Copy without pictures. Please restate each line of the listing exactly.

_RECORDS FOR THE EXERCISE:_
════
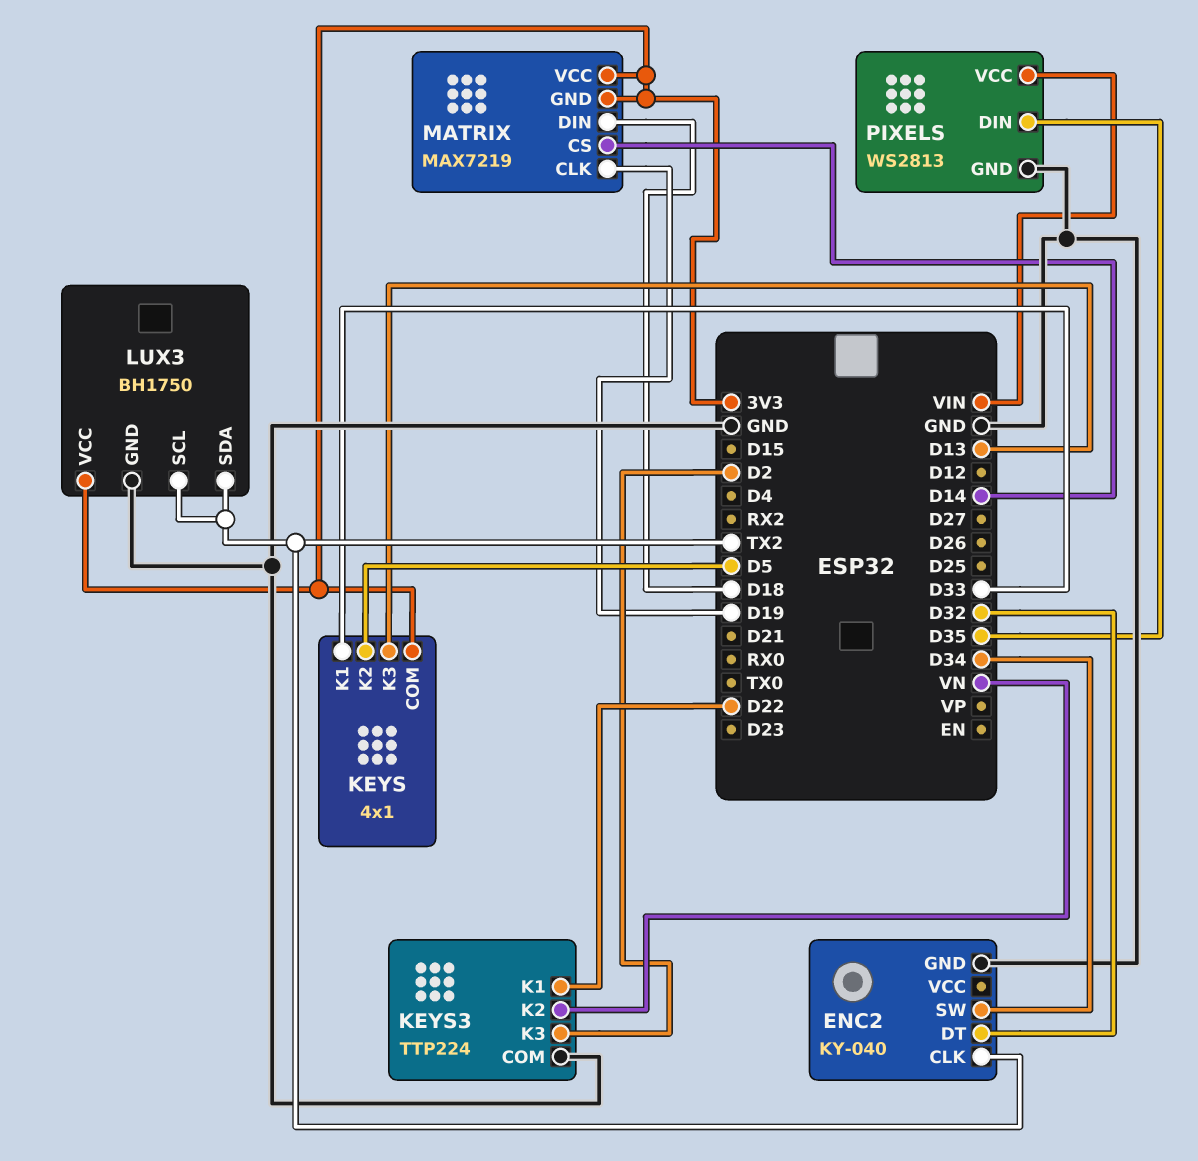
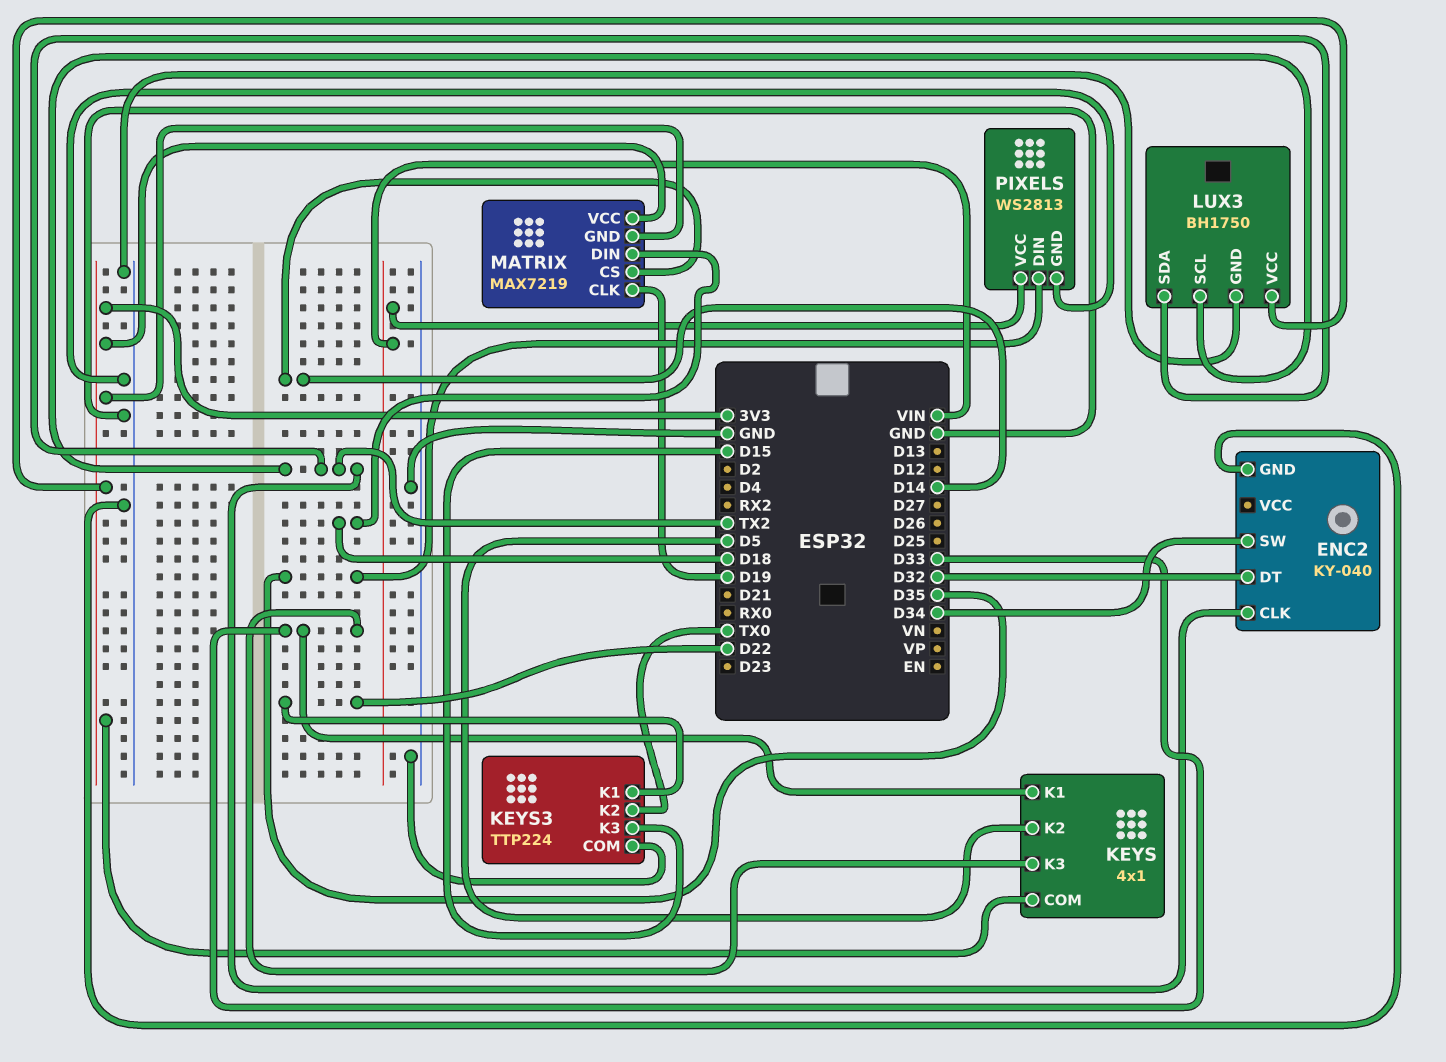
KEYS pin K3: D13 -> D33
KEYS3 pin K2: VN -> TX0
KEYS3 pin K3: D2 -> D15

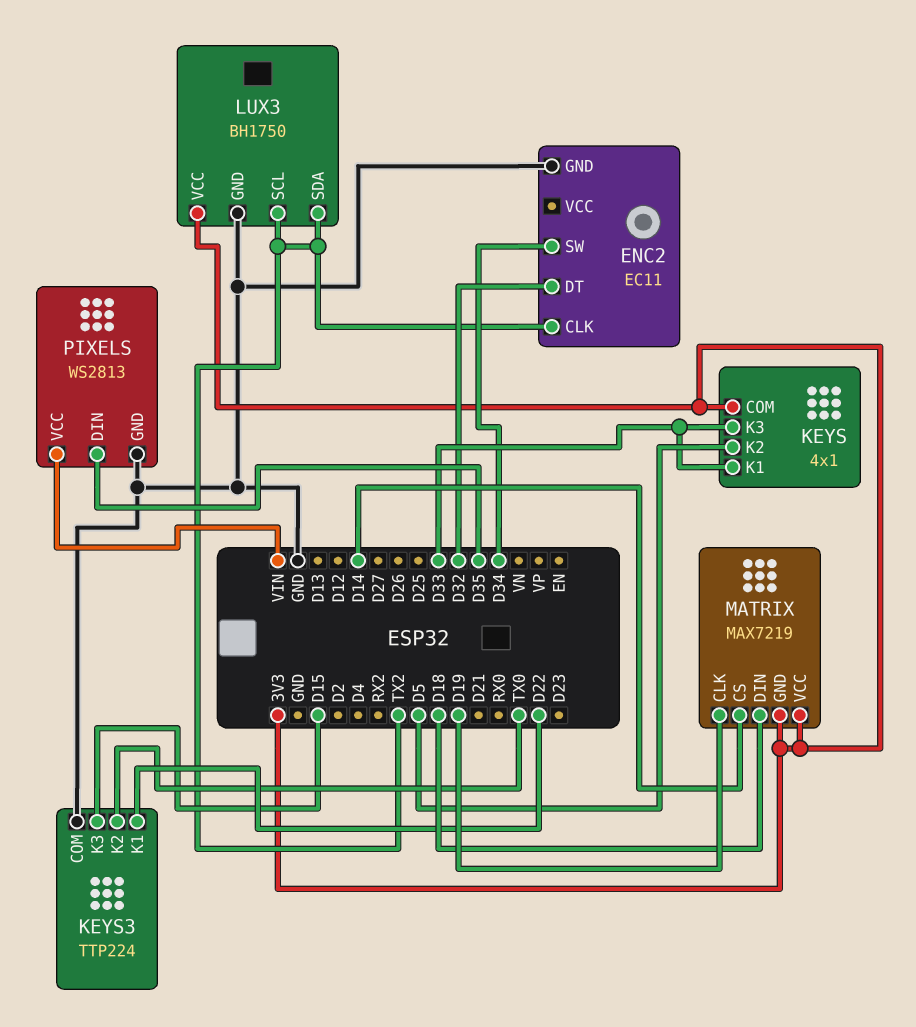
ENC2: KY-040 -> EC11

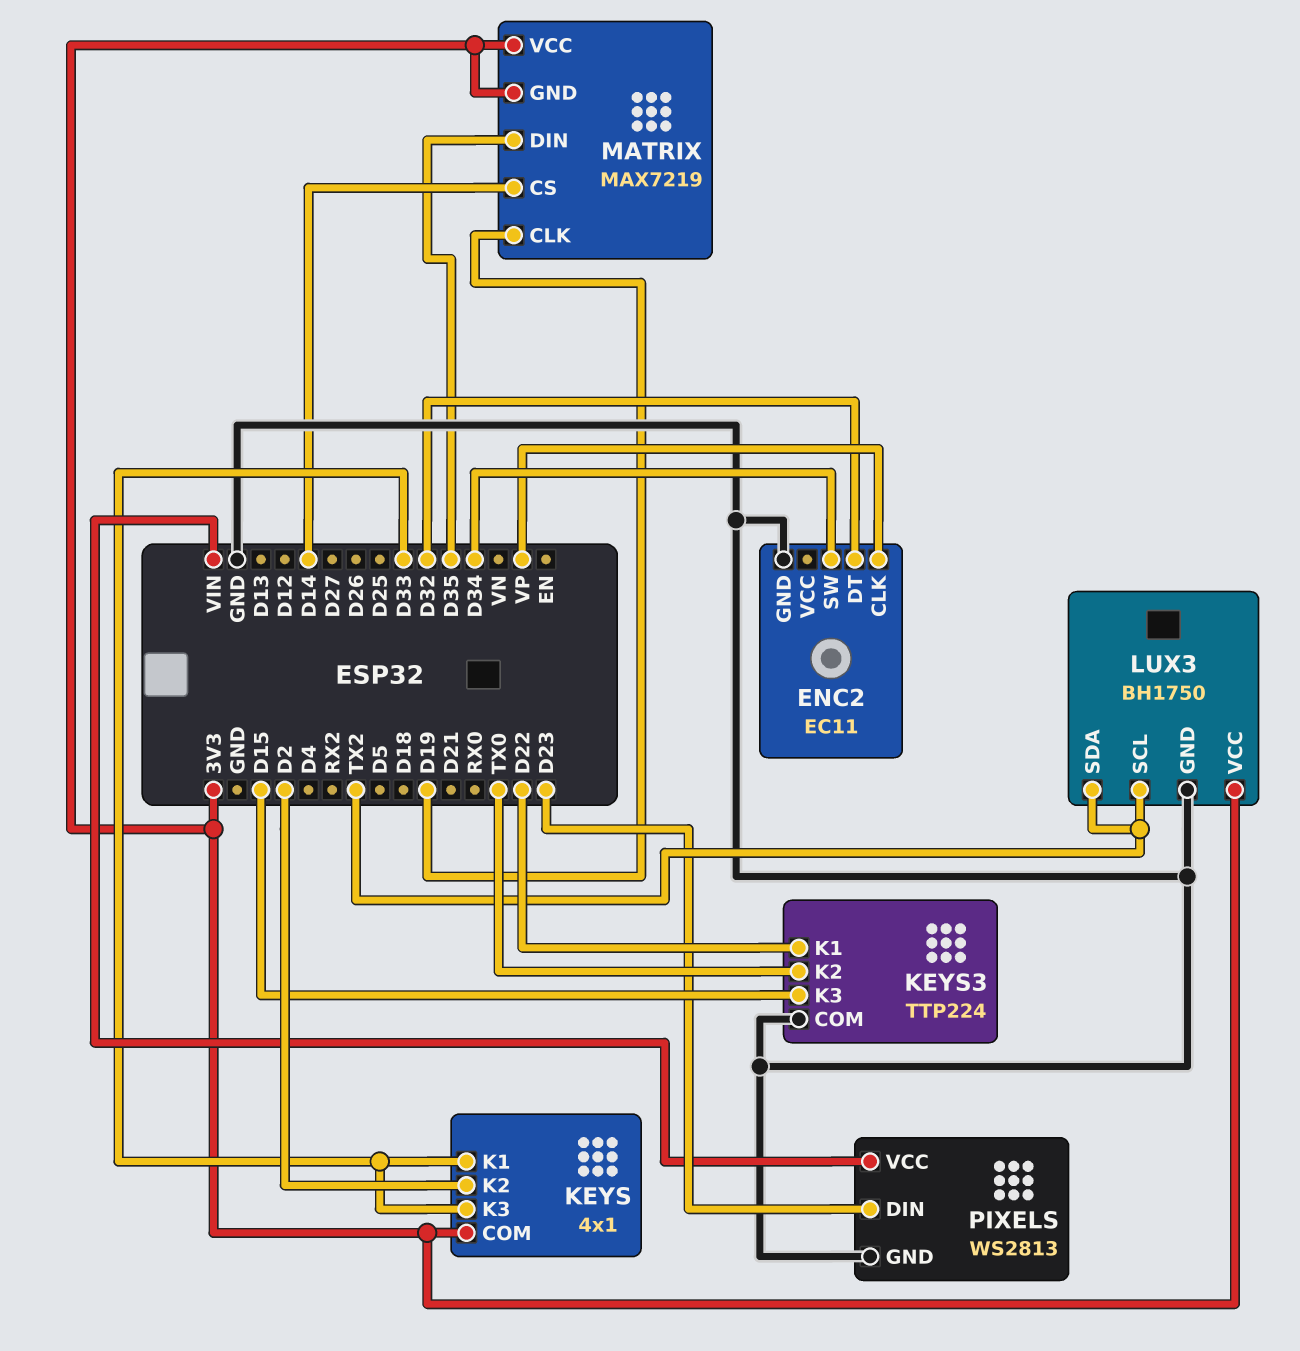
ENC2 pin CLK: TX2 -> VP
KEYS pin K2: D5 -> D2
MATRIX pin DIN: D18 -> D35
PIXELS pin DIN: D35 -> D23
════
_ANSWER BELOW:_
KEYS pin K3: D13 -> D33
KEYS3 pin K2: VN -> TX0
KEYS3 pin K3: D2 -> D15

ENC2: KY-040 -> EC11

ENC2 pin CLK: TX2 -> VP
KEYS pin K2: D5 -> D2
MATRIX pin DIN: D18 -> D35
PIXELS pin DIN: D35 -> D23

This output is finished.